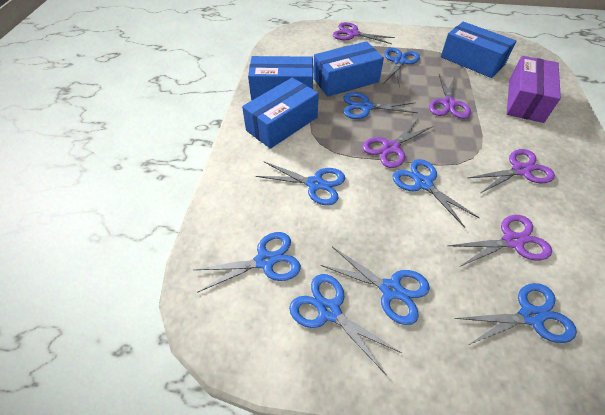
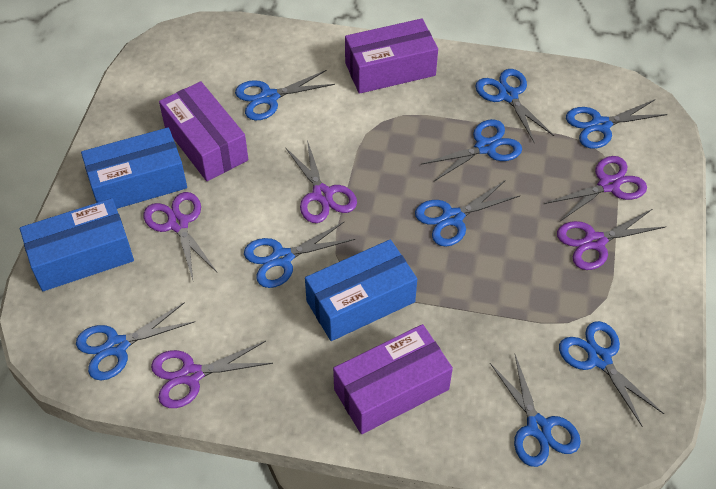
blue box: 4 -> 3
blue scissors: 8 -> 9
purple box: 1 -> 3

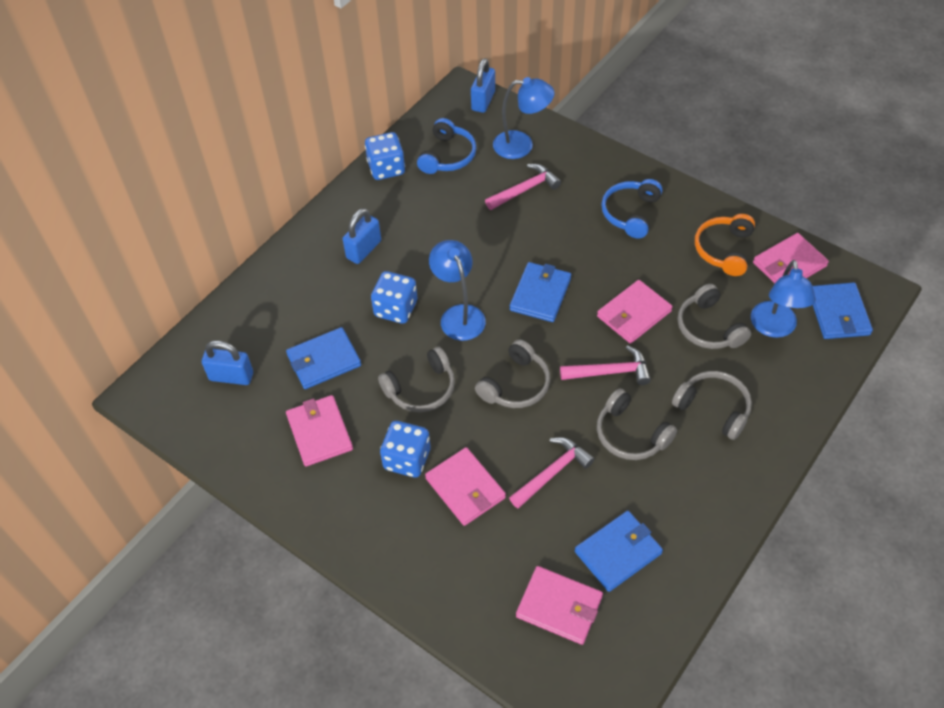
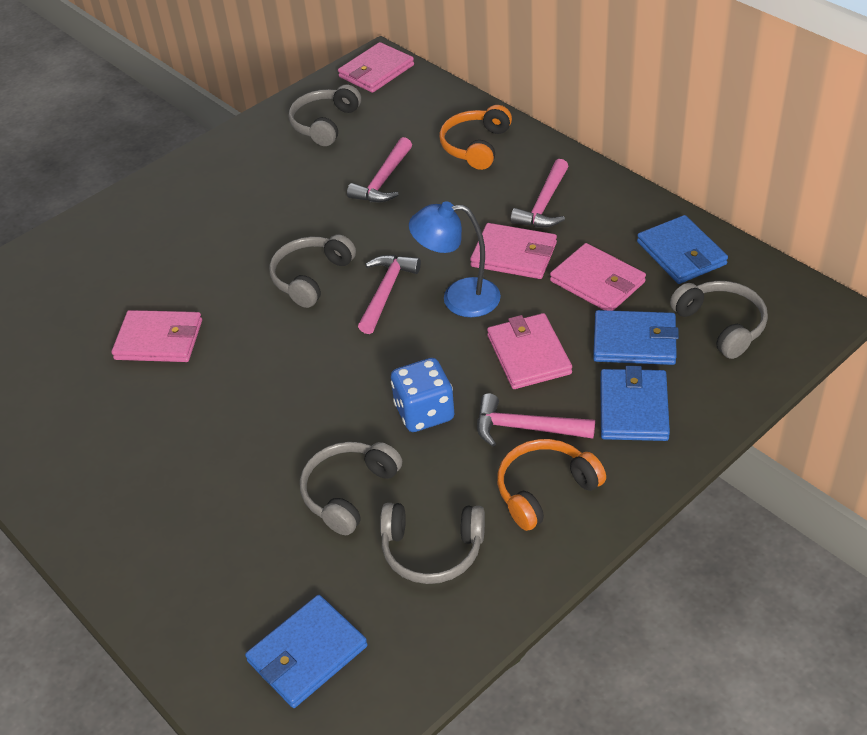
blue dice: 3 -> 1
blue headphones: 2 -> 0
blue lamp: 3 -> 1
blue padlock: 3 -> 0
orange headphones: 1 -> 2
pink hammer: 3 -> 4

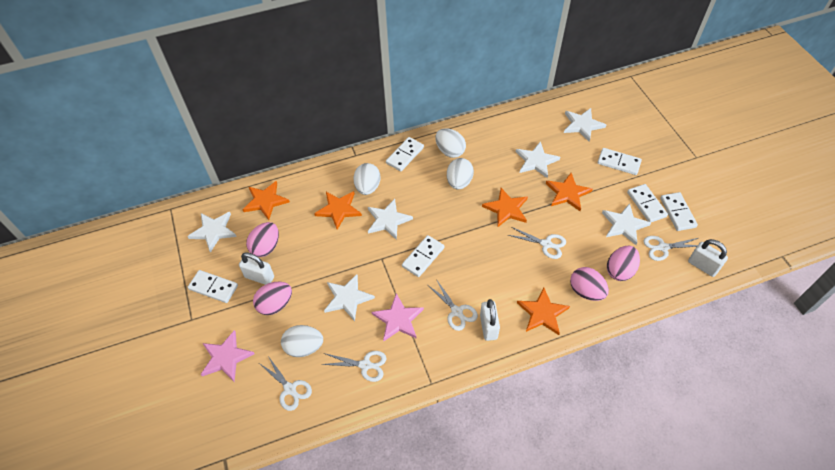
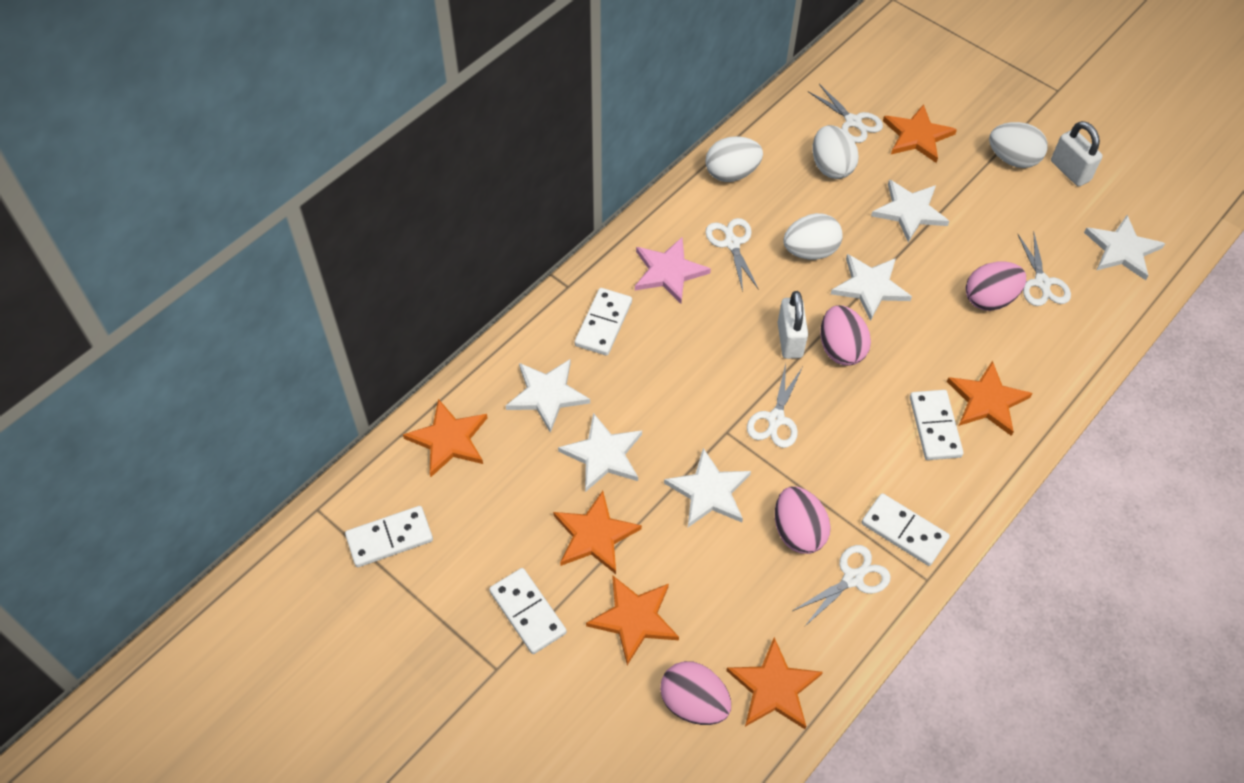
orange star: 5 -> 6
pink star: 2 -> 1
white domino: 6 -> 5
white padlock: 3 -> 2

● ● ● ● ●

Repeat word for word the lines beginning at the one with "purple box: 1 -> 3" and ending at the final line of the records above, both included, and no others. Leave the pictures out.

purple box: 1 -> 3

blue dice: 3 -> 1
blue headphones: 2 -> 0
blue lamp: 3 -> 1
blue padlock: 3 -> 0
orange headphones: 1 -> 2
pink hammer: 3 -> 4

orange star: 5 -> 6
pink star: 2 -> 1
white domino: 6 -> 5
white padlock: 3 -> 2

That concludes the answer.